→ YOUR ASSIGNMENT
Reproduce word for word the lines between the one containing "R5: 33k (+3V3, NET27) -> 33k (NET4, NET28)" and the end of the entries below, both inclusive; leave out pictures.
────────────────
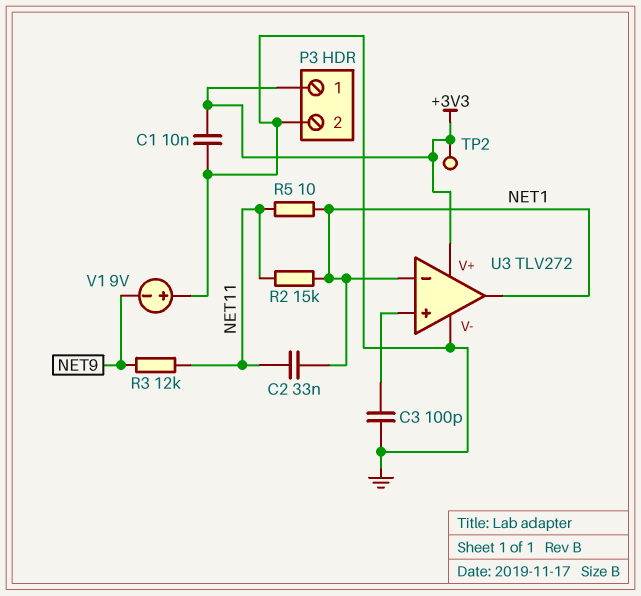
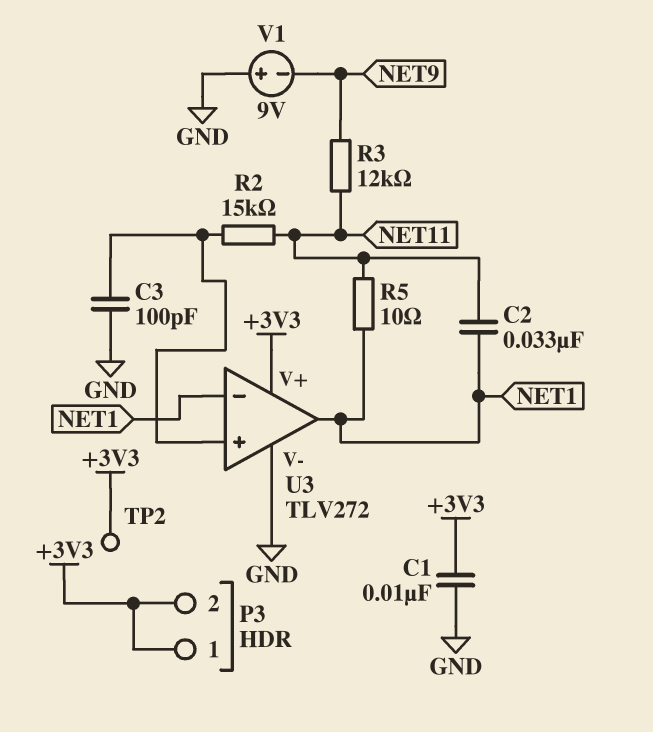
P3 pin 2: GND -> +3V3
R2: 15k (NET1, NET11) -> 15k (NET11, U3/in+)

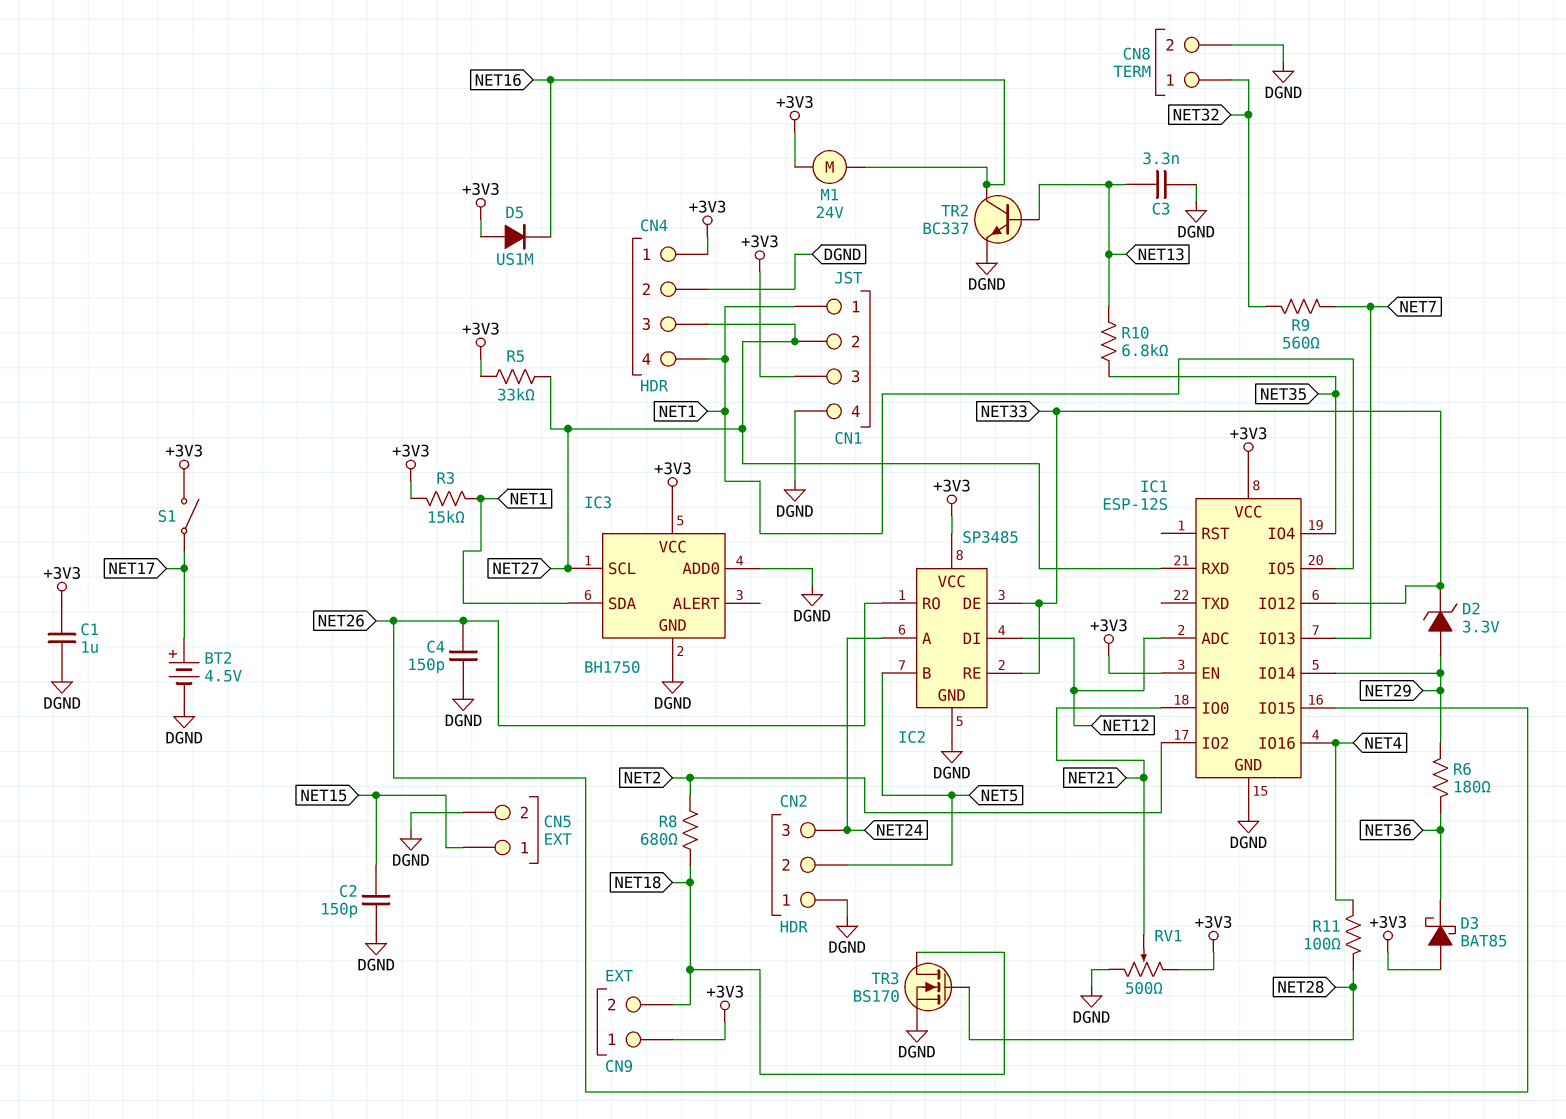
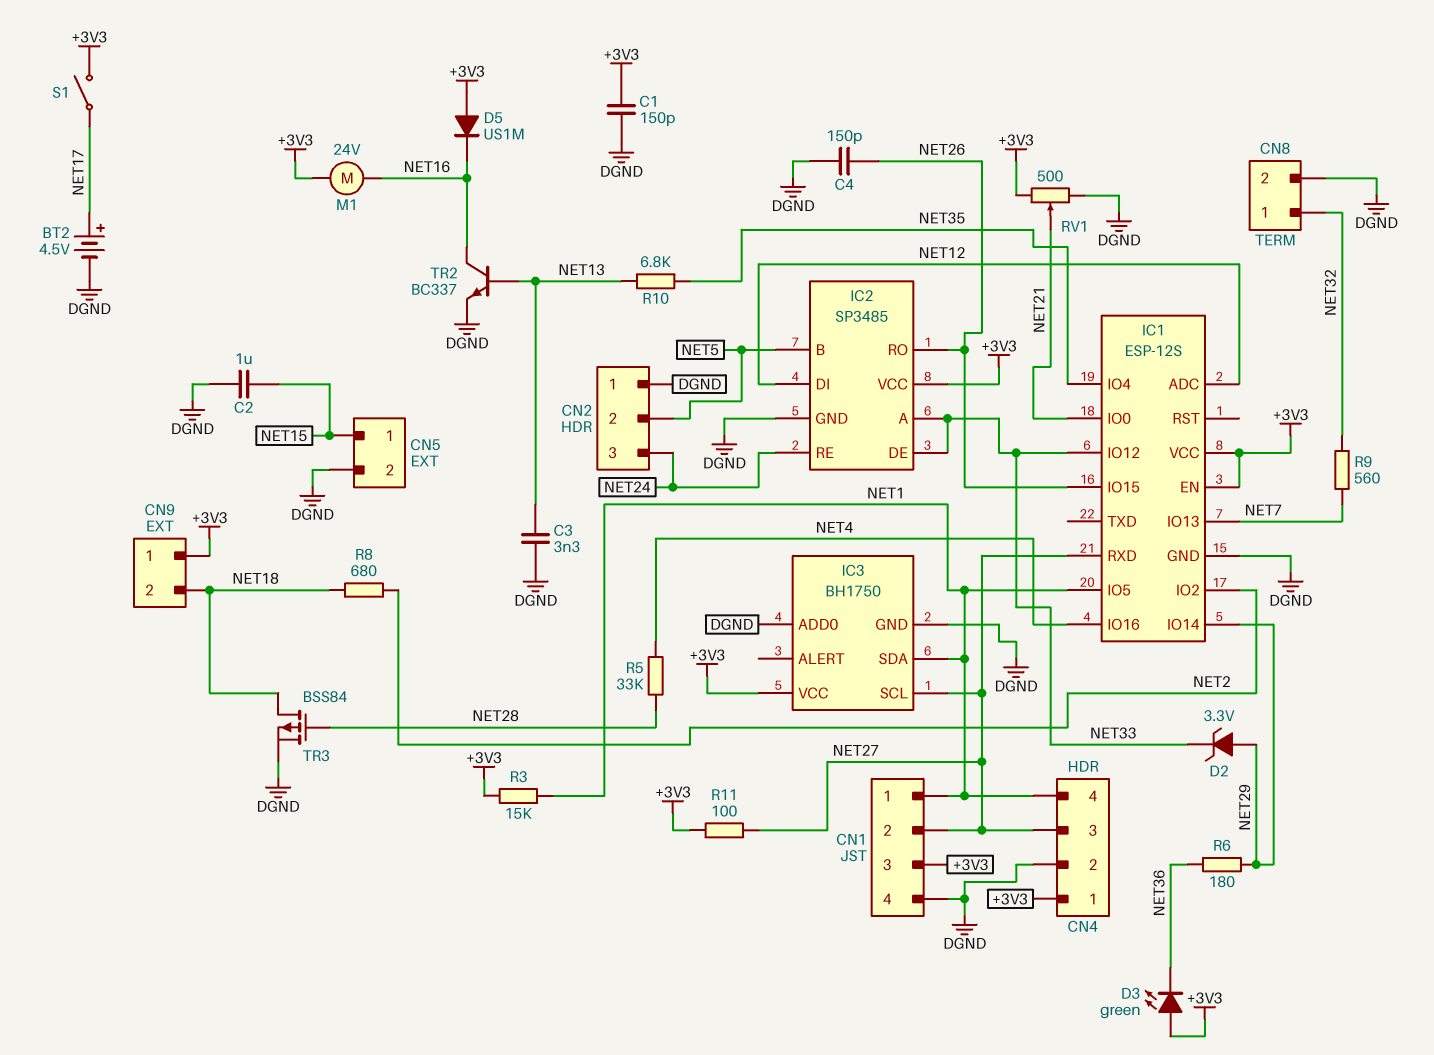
C1: 1uF (+3V3, DGND) -> 150pF (+3V3, DGND)
C2: 150pF (DGND, NET15) -> 1uF (DGND, NET15)
D3: schottky BAT85 (A +3V3, K NET36) -> LED green (A +3V3, K NET36)
IC2 pin A: NET24 -> NET33
IC2 pin RE: NET33 -> NET24
R5: 33k (+3V3, NET27) -> 33k (NET4, NET28)
R11: 100 (NET4, NET28) -> 100 (+3V3, NET27)
TR3: NMOS BS170 (G NET28, D NET18, S DGND) -> PMOS BSS84 (G NET28, D NET18, S DGND)

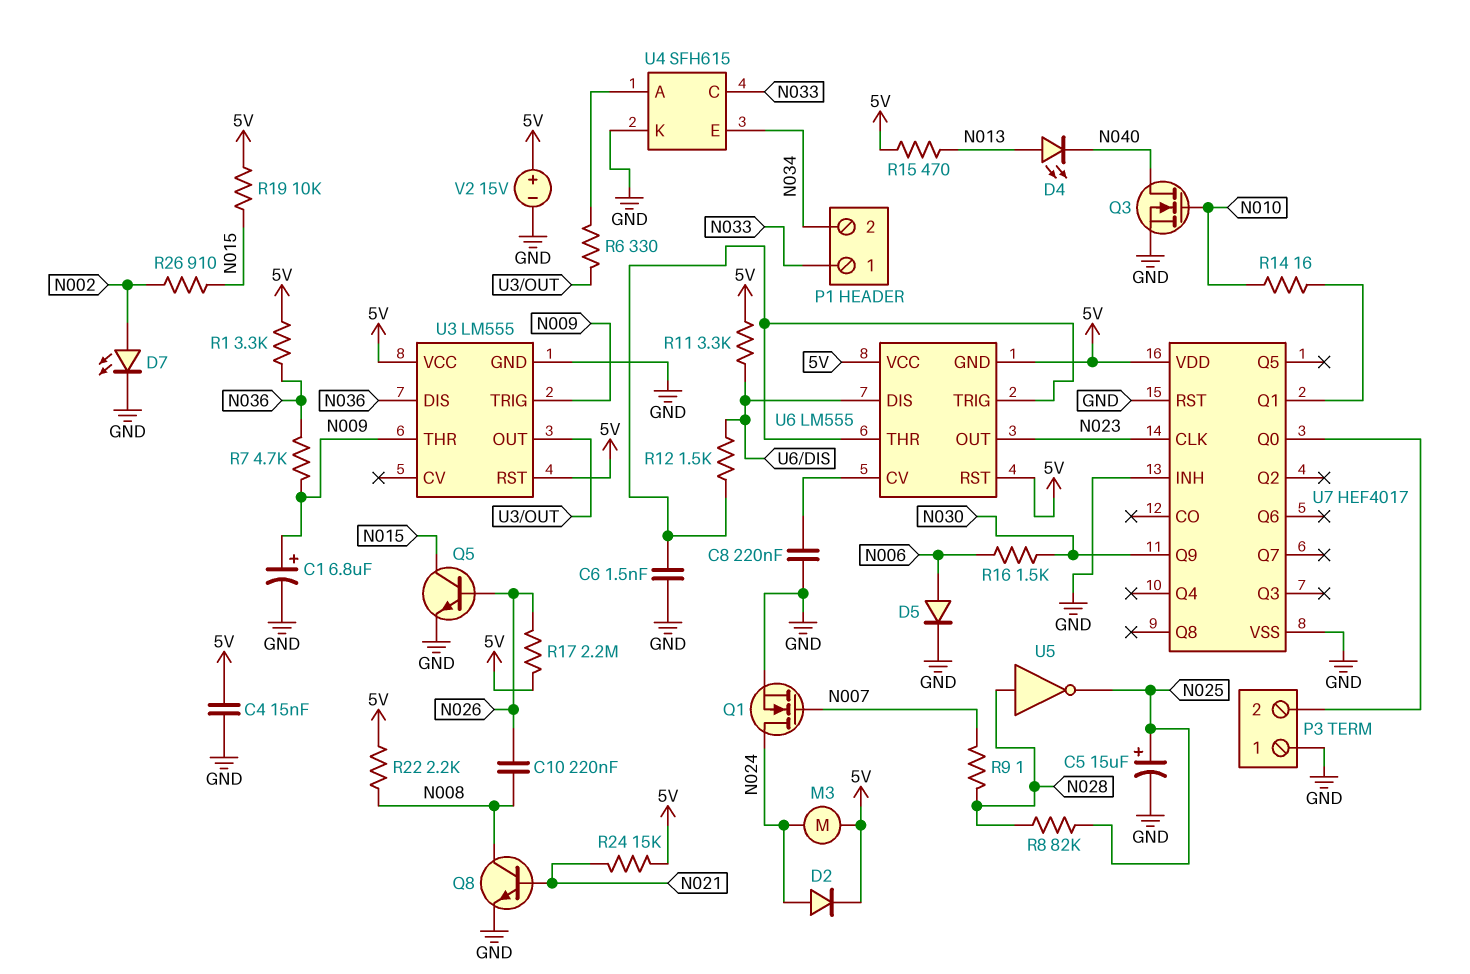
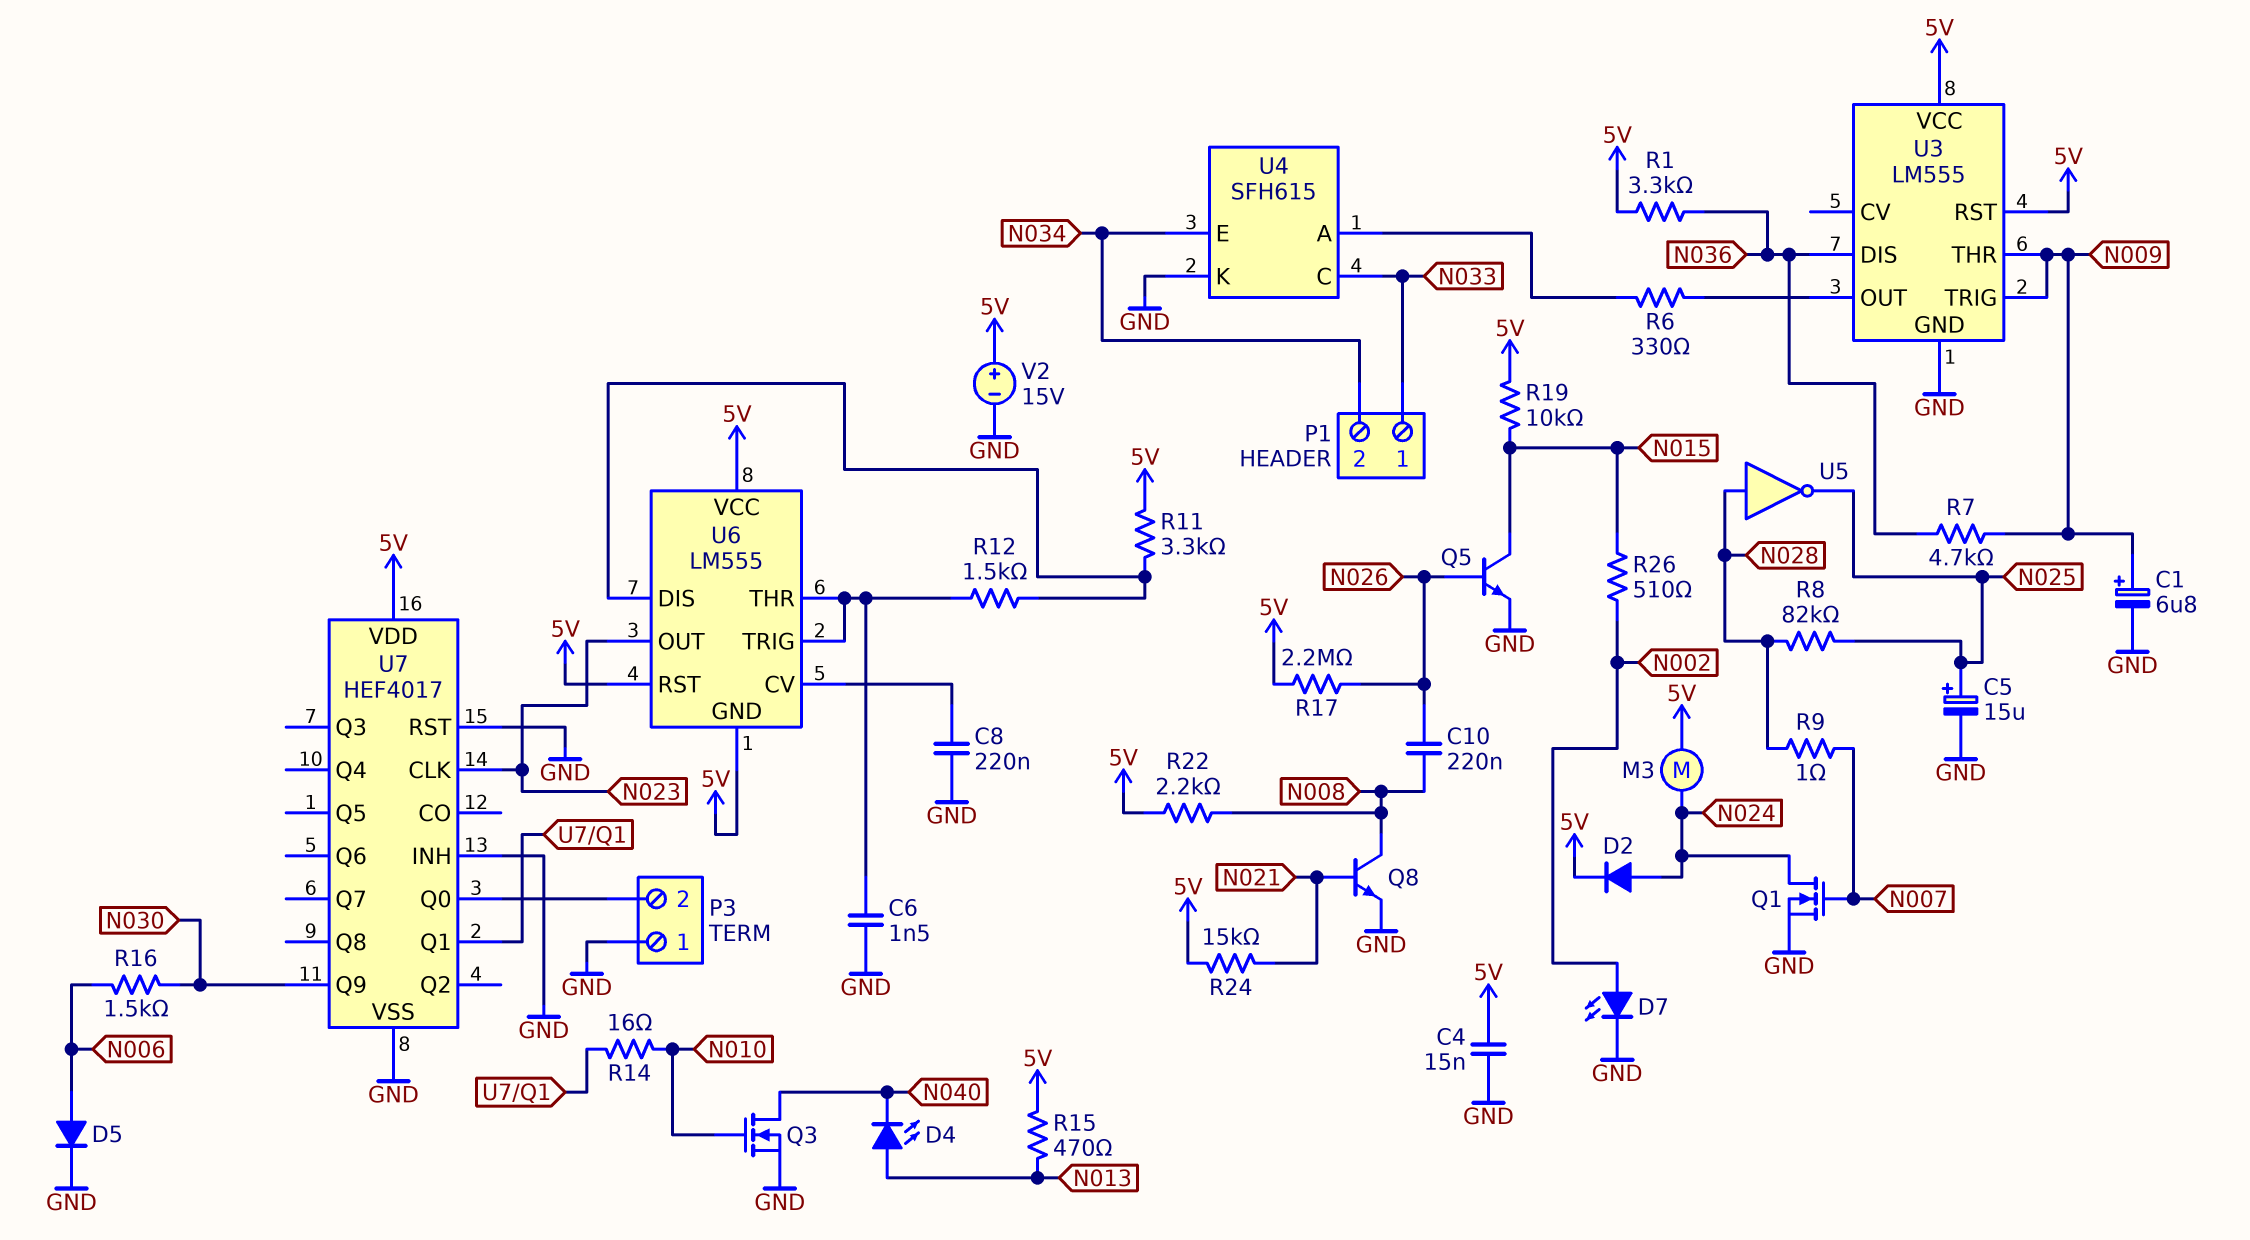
R26: 910 (N002, N015) -> 510 (N002, N015)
────────────────
→ OUTPUT FOR THIS EXERCISE
R5: 33k (+3V3, NET27) -> 33k (NET4, NET28)
R11: 100 (NET4, NET28) -> 100 (+3V3, NET27)
TR3: NMOS BS170 (G NET28, D NET18, S DGND) -> PMOS BSS84 (G NET28, D NET18, S DGND)

R26: 910 (N002, N015) -> 510 (N002, N015)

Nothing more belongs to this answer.